[[ Material supplied, beginning ]]

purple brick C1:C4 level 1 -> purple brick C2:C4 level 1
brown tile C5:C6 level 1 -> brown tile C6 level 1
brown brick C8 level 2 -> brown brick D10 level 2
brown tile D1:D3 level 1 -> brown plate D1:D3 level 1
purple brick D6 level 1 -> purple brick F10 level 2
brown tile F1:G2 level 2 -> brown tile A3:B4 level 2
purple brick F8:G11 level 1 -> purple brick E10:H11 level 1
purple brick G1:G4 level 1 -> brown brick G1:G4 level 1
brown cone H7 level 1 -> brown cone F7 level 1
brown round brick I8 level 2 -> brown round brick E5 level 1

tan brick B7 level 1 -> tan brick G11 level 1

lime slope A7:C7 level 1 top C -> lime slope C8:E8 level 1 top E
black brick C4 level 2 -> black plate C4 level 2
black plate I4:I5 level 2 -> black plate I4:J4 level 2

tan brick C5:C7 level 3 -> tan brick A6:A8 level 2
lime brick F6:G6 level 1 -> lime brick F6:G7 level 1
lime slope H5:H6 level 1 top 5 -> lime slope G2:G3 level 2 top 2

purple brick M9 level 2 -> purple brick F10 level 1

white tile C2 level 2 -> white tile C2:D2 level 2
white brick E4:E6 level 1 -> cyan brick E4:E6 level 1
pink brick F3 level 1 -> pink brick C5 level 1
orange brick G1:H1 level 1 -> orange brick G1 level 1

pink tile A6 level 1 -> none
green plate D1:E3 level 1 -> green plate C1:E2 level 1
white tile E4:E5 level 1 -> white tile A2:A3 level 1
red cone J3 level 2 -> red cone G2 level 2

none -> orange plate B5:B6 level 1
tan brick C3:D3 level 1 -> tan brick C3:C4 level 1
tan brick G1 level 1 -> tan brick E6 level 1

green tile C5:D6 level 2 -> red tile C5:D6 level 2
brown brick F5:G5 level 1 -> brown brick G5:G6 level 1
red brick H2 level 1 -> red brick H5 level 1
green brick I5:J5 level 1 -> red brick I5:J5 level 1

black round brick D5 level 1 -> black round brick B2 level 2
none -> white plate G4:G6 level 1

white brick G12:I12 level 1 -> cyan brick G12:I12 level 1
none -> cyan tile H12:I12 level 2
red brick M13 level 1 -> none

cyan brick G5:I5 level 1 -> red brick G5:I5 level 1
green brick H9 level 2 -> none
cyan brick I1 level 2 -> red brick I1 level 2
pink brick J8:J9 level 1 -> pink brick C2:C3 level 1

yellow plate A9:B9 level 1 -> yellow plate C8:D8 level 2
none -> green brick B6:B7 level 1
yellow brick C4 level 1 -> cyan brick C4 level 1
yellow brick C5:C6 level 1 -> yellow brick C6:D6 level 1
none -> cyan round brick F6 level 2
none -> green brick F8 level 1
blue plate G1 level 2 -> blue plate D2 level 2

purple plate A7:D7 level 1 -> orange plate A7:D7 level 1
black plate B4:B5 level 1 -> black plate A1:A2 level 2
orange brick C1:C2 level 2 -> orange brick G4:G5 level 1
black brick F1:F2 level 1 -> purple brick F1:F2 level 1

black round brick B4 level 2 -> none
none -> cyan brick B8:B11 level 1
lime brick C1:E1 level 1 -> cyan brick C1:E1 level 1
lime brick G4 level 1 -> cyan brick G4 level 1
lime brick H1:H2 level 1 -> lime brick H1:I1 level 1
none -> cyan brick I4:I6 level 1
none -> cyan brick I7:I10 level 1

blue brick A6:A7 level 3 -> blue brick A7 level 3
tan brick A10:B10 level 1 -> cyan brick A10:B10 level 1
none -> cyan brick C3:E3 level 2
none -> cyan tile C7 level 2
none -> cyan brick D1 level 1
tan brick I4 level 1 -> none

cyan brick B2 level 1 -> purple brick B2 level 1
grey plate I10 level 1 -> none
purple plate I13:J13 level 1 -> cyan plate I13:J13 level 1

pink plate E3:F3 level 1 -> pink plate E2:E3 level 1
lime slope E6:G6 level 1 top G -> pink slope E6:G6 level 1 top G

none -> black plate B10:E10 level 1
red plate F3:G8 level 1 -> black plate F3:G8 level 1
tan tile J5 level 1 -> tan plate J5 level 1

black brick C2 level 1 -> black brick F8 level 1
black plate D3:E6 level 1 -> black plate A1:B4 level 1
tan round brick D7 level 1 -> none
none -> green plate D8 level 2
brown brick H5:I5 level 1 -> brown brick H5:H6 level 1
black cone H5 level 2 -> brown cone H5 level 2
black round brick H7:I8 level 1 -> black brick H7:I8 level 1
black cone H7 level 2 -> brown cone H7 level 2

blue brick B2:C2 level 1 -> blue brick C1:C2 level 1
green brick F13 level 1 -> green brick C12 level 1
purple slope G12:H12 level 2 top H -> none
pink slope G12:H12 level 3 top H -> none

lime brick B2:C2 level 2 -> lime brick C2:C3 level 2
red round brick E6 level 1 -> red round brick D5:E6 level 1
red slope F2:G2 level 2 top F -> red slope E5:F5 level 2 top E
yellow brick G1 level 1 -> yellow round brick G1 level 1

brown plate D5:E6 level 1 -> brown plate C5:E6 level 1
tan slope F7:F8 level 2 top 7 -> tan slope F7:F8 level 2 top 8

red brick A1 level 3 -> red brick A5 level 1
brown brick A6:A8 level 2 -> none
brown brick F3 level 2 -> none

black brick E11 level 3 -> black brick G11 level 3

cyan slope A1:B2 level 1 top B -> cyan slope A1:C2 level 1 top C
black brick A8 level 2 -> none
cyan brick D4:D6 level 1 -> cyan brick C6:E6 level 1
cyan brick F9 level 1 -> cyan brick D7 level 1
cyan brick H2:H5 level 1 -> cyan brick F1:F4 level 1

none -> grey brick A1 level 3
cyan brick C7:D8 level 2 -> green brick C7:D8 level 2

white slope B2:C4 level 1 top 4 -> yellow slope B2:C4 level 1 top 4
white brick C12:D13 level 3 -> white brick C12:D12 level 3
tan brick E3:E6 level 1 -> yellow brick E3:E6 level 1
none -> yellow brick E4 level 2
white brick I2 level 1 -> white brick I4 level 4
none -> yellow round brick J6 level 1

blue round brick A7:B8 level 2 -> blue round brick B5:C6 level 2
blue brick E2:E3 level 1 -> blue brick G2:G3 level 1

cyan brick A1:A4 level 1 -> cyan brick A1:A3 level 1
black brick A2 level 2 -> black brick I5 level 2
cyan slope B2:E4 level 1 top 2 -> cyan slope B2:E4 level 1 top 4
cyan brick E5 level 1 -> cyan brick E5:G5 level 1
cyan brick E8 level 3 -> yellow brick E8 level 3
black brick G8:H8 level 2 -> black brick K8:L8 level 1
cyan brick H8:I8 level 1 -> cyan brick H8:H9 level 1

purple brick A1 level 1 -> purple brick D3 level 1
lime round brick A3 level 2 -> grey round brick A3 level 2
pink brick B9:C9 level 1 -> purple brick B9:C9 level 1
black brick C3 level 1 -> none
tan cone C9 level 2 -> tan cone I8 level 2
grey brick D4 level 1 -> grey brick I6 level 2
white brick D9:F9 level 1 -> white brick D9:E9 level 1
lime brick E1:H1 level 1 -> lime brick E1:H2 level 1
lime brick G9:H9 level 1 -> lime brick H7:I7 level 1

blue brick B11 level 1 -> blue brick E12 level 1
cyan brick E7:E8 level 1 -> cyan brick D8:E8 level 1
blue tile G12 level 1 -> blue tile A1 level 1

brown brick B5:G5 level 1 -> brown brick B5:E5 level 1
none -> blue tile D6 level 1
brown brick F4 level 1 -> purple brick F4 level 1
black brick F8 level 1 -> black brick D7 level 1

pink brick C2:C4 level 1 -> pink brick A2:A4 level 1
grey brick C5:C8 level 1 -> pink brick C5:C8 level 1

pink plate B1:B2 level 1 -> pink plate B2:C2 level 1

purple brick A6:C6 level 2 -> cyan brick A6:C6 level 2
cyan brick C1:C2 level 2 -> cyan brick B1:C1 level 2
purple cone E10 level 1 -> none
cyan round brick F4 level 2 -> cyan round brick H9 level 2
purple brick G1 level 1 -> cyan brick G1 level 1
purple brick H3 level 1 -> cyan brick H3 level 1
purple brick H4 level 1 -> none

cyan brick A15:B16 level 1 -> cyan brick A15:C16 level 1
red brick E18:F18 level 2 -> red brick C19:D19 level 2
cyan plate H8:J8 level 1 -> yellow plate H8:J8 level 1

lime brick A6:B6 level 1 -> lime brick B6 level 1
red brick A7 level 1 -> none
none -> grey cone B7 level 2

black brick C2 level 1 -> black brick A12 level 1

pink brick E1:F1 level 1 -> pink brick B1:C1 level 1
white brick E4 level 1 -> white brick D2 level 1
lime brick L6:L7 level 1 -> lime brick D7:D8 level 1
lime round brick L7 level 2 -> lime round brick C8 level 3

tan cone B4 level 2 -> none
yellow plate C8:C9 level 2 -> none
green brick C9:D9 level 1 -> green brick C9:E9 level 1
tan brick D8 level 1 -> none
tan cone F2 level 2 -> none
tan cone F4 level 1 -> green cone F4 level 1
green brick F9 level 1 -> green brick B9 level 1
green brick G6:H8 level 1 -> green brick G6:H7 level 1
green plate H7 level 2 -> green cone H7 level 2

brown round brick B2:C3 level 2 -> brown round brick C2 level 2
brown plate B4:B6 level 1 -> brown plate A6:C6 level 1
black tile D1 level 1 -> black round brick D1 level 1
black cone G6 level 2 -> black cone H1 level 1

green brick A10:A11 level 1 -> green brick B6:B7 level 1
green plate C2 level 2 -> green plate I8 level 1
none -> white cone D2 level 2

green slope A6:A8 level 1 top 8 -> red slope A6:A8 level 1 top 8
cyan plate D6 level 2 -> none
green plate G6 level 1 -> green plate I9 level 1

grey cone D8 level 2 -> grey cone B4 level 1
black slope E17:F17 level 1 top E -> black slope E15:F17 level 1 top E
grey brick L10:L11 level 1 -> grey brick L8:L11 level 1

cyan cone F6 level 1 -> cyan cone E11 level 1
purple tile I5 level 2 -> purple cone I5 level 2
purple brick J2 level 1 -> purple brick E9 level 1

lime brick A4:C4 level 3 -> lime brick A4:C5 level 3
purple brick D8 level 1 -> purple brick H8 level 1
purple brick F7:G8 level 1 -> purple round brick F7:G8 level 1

[[ Material supplied, end ]]

What you need to do.
Using the records above, repeat exactly the lines from the first one through the line with "brown tile D1:D3".

Answer to this exercise.
purple brick C1:C4 level 1 -> purple brick C2:C4 level 1
brown tile C5:C6 level 1 -> brown tile C6 level 1
brown brick C8 level 2 -> brown brick D10 level 2
brown tile D1:D3 level 1 -> brown plate D1:D3 level 1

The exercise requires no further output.